_What to do_: This exercise asks for the whole listing to be restated exactly.

_Records for this exercise_:
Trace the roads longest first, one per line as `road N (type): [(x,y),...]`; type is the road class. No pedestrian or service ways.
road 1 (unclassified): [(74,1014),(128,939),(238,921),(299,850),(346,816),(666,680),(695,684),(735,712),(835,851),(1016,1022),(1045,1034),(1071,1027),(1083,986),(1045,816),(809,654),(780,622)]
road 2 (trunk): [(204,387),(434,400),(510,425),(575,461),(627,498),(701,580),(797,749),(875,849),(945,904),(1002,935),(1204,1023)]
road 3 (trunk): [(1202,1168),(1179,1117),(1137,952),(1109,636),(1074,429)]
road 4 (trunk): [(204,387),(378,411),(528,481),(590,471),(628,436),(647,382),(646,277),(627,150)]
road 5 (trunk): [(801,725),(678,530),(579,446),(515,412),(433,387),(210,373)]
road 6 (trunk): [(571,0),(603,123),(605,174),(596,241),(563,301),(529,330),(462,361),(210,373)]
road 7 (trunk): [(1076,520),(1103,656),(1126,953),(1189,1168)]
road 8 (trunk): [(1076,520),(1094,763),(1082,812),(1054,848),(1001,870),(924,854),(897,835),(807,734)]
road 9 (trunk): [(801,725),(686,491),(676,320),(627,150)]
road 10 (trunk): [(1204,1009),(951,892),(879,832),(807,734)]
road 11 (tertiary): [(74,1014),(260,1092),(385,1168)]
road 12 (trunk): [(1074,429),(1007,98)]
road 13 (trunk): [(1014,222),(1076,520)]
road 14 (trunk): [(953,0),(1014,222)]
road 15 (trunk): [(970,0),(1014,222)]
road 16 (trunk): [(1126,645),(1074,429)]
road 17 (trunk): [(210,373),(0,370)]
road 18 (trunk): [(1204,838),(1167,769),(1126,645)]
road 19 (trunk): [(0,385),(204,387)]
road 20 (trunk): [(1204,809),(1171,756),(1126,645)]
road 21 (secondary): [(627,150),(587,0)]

_Your response_:
Trace the roads longest first, one per line as `road N (type): [(x,y),...]`; type is the road class. No pedestrian or service ways.
road 1 (unclassified): [(74,1014),(128,939),(238,921),(299,850),(346,816),(666,680),(695,684),(735,712),(835,851),(1016,1022),(1045,1034),(1071,1027),(1083,986),(1045,816),(809,654),(780,622)]
road 2 (trunk): [(204,387),(434,400),(510,425),(575,461),(627,498),(701,580),(797,749),(875,849),(945,904),(1002,935),(1204,1023)]
road 3 (trunk): [(1202,1168),(1179,1117),(1137,952),(1109,636),(1074,429)]
road 4 (trunk): [(204,387),(378,411),(528,481),(590,471),(628,436),(647,382),(646,277),(627,150)]
road 5 (trunk): [(801,725),(678,530),(579,446),(515,412),(433,387),(210,373)]
road 6 (trunk): [(571,0),(603,123),(605,174),(596,241),(563,301),(529,330),(462,361),(210,373)]
road 7 (trunk): [(1076,520),(1103,656),(1126,953),(1189,1168)]
road 8 (trunk): [(1076,520),(1094,763),(1082,812),(1054,848),(1001,870),(924,854),(897,835),(807,734)]
road 9 (trunk): [(801,725),(686,491),(676,320),(627,150)]
road 10 (trunk): [(1204,1009),(951,892),(879,832),(807,734)]
road 11 (tertiary): [(74,1014),(260,1092),(385,1168)]
road 12 (trunk): [(1074,429),(1007,98)]
road 13 (trunk): [(1014,222),(1076,520)]
road 14 (trunk): [(953,0),(1014,222)]
road 15 (trunk): [(970,0),(1014,222)]
road 16 (trunk): [(1126,645),(1074,429)]
road 17 (trunk): [(210,373),(0,370)]
road 18 (trunk): [(1204,838),(1167,769),(1126,645)]
road 19 (trunk): [(0,385),(204,387)]
road 20 (trunk): [(1204,809),(1171,756),(1126,645)]
road 21 (secondary): [(627,150),(587,0)]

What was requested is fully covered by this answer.